Assignment:
Scan the listing for "plate" and copy out each line that has it.

Exercise data:
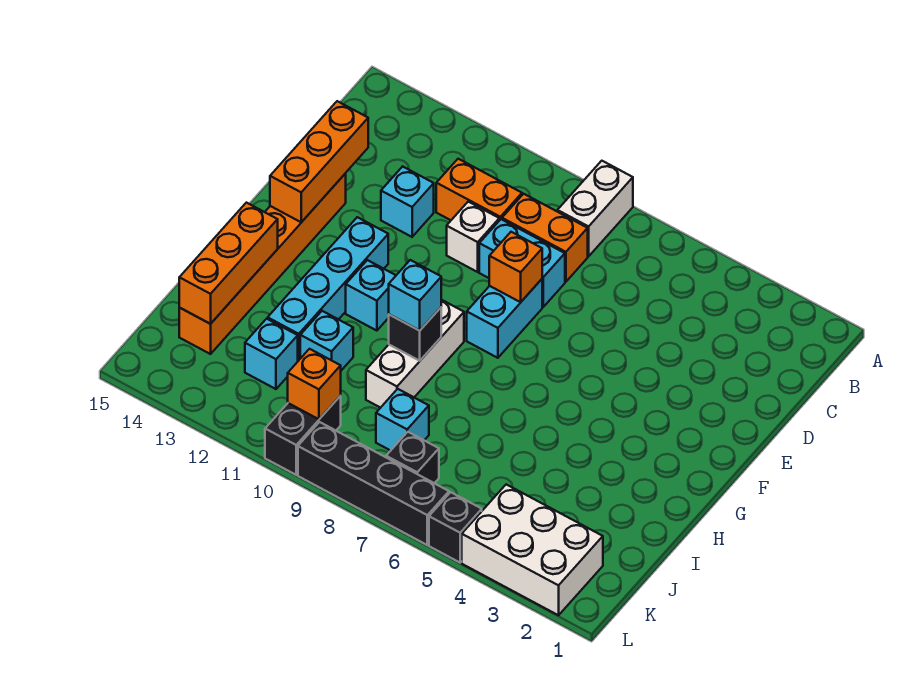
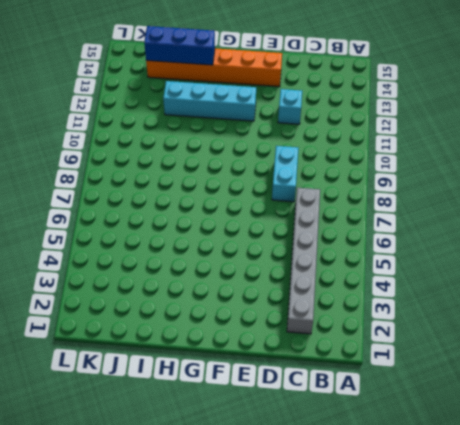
grey brick C2:C7 level 1 -> none
blue brick H14:J14 level 2 -> orange brick H14:J14 level 2
none -> white brick A8:B8 level 1
none -> orange brick C8:C9 level 1
none -> orange brick C10:C11 level 1

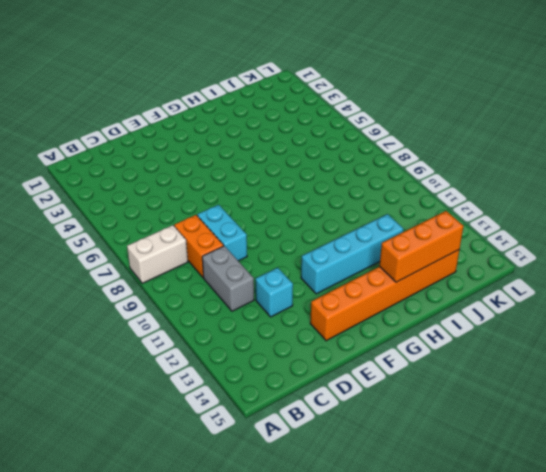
grey brick C10:C11 level 1 -> orange brick C10:C11 level 1
none -> white brick D10 level 1
none -> cyan brick E8:F8 level 1
none -> white brick G9:I9 level 1

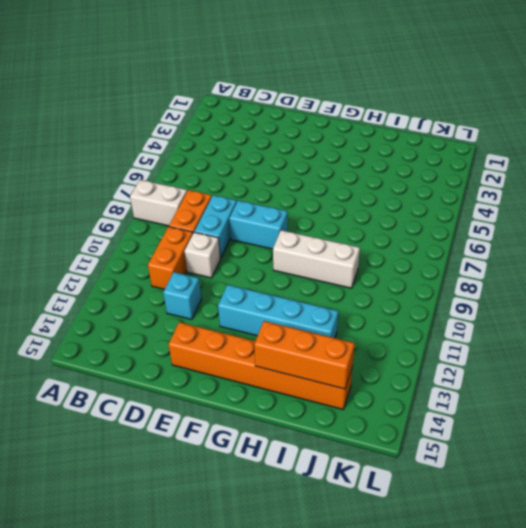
none -> cyan brick G11 level 1
none -> cyan brick I11 level 1
none -> cyan brick J8 level 1

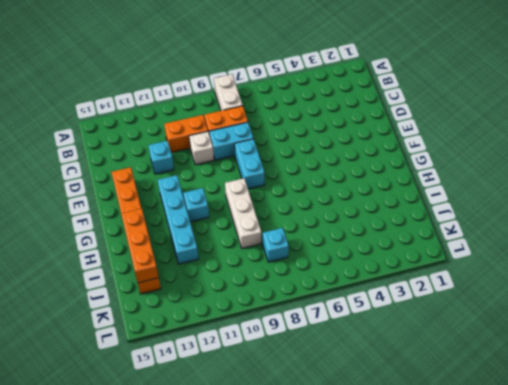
none -> cyan brick I11 level 1
none -> cyan brick J12 level 1
none -> white brick K2:L4 level 1

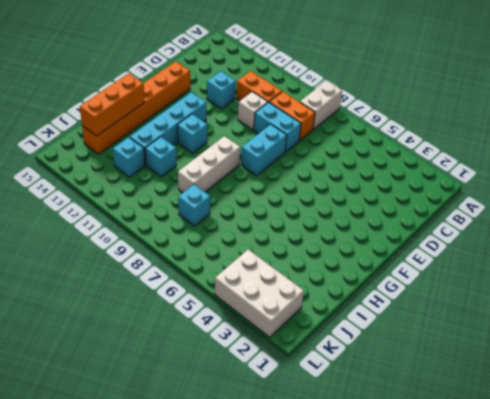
none -> black brick K7 level 1
none -> black brick K10:L10 level 1
none -> black brick L5 level 1

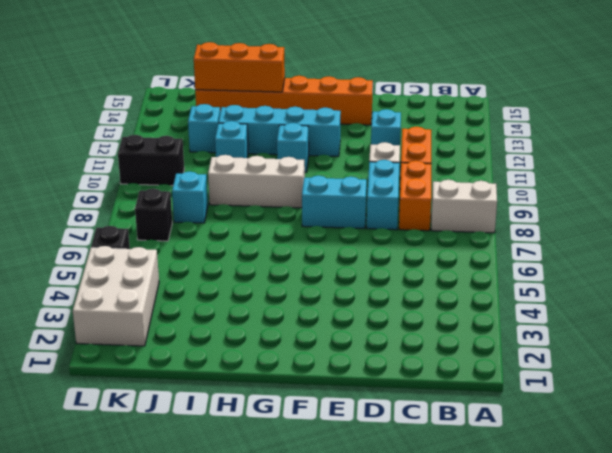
none -> black brick L6:L9 level 1
none -> orange brick D14:F14 level 2
none -> orange brick E8 level 2

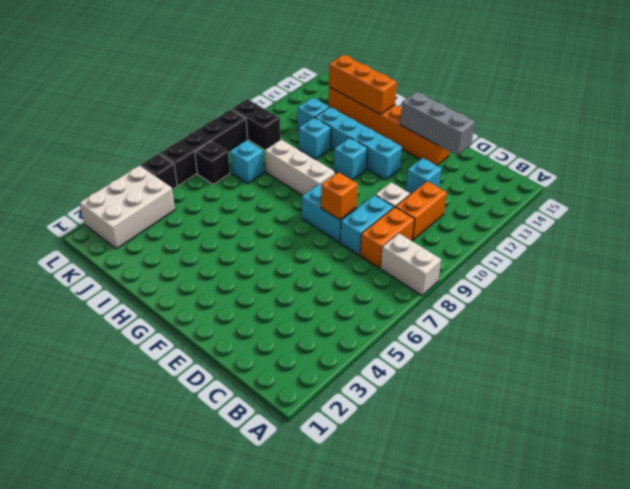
grey brick D14:F14 level 2 -> orange brick D14:F14 level 2
none -> black brick H9 level 2
none -> orange brick K10 level 2
none -> cyan brick H9 level 3

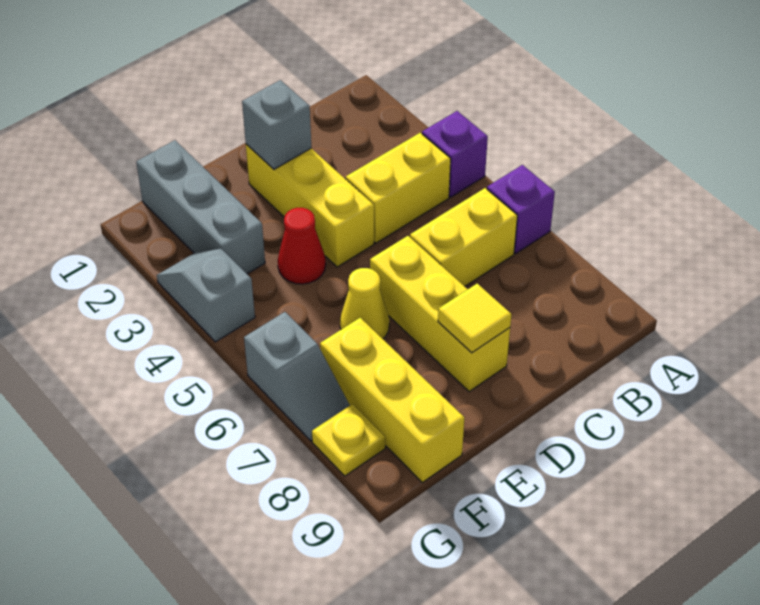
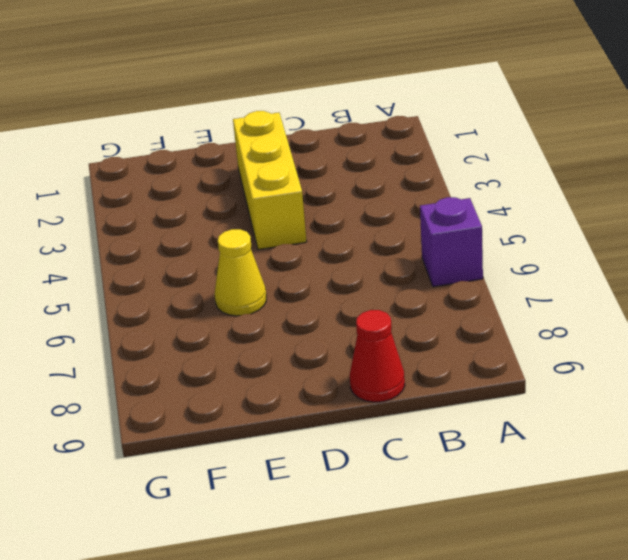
red cone C9 level 1 -> red cone E4 level 1
none -> purple brick A4 level 1
none -> yellow brick B4:C4 level 1
none -> yellow brick B6:C6 level 1

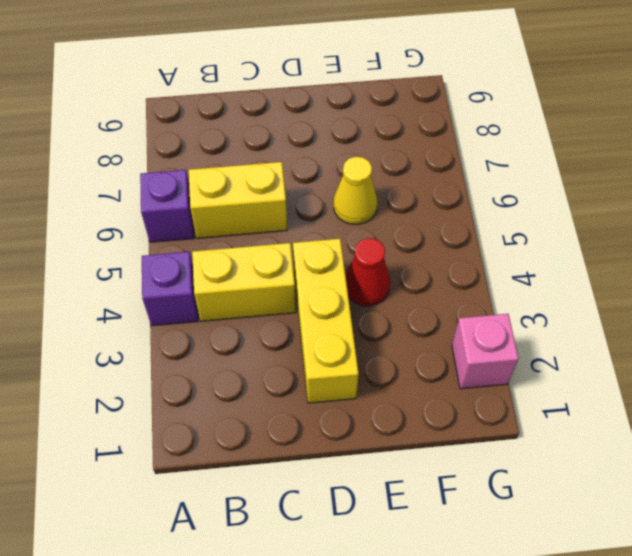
pink brick G2 level 1 -> none
none -> yellow brick D6:D8 level 1
none -> grey brick F1:F3 level 1
none -> yellow brick F7:F9 level 1

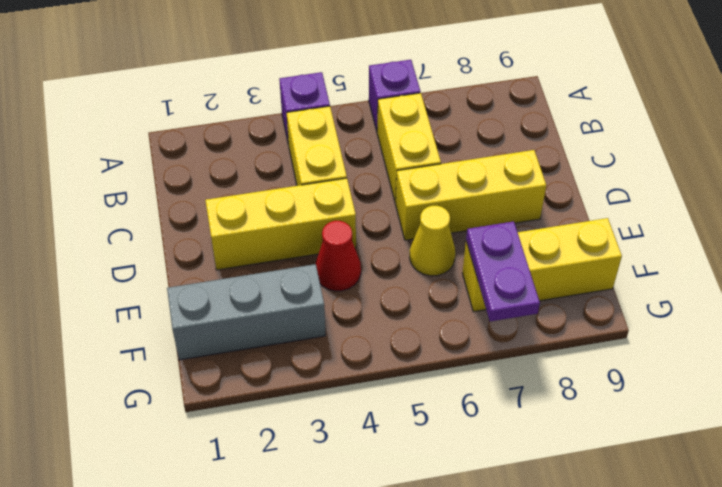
purple plate F7:G7 level 2 -> none
none -> grey slope G3:G4 level 1 top 4
none -> grey slope G6:G7 level 1 top 6
none -> yellow plate G8 level 1

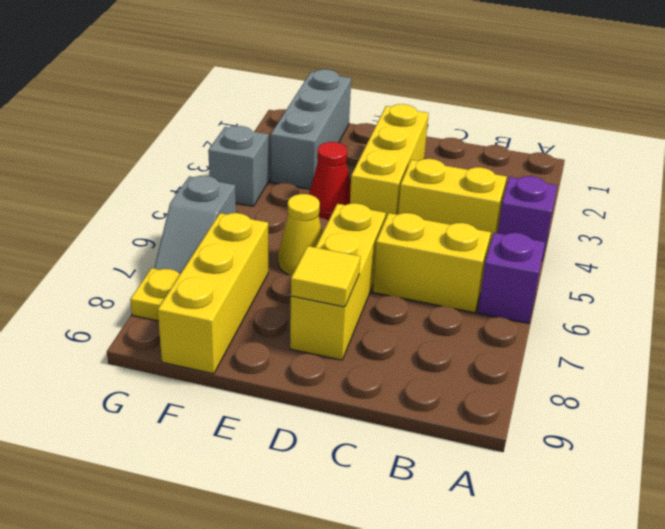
none -> grey brick D2 level 2

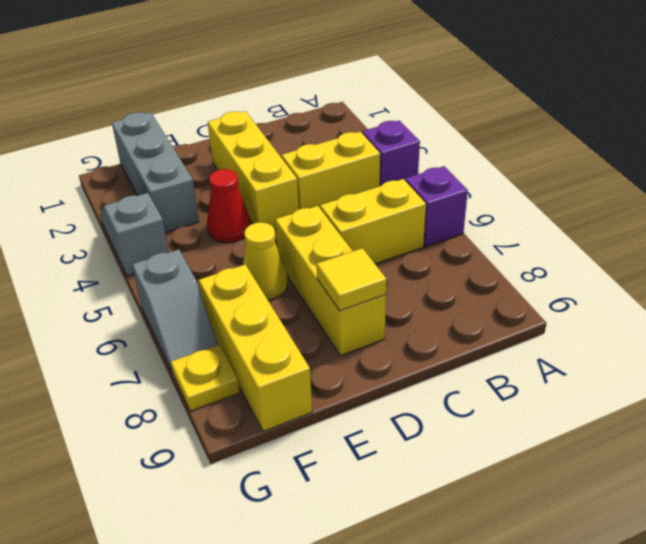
none -> grey brick D2 level 2

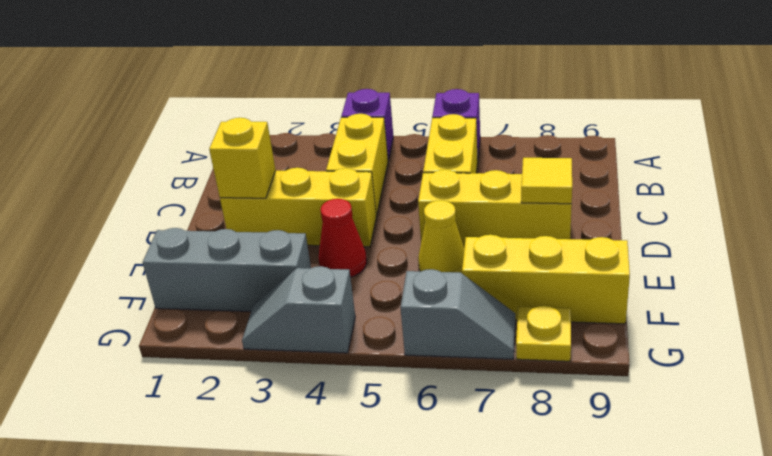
yellow brick D2 level 2 -> grey brick D2 level 2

Task output:
purple plate F7:G7 level 2 -> none
none -> yellow plate G8 level 1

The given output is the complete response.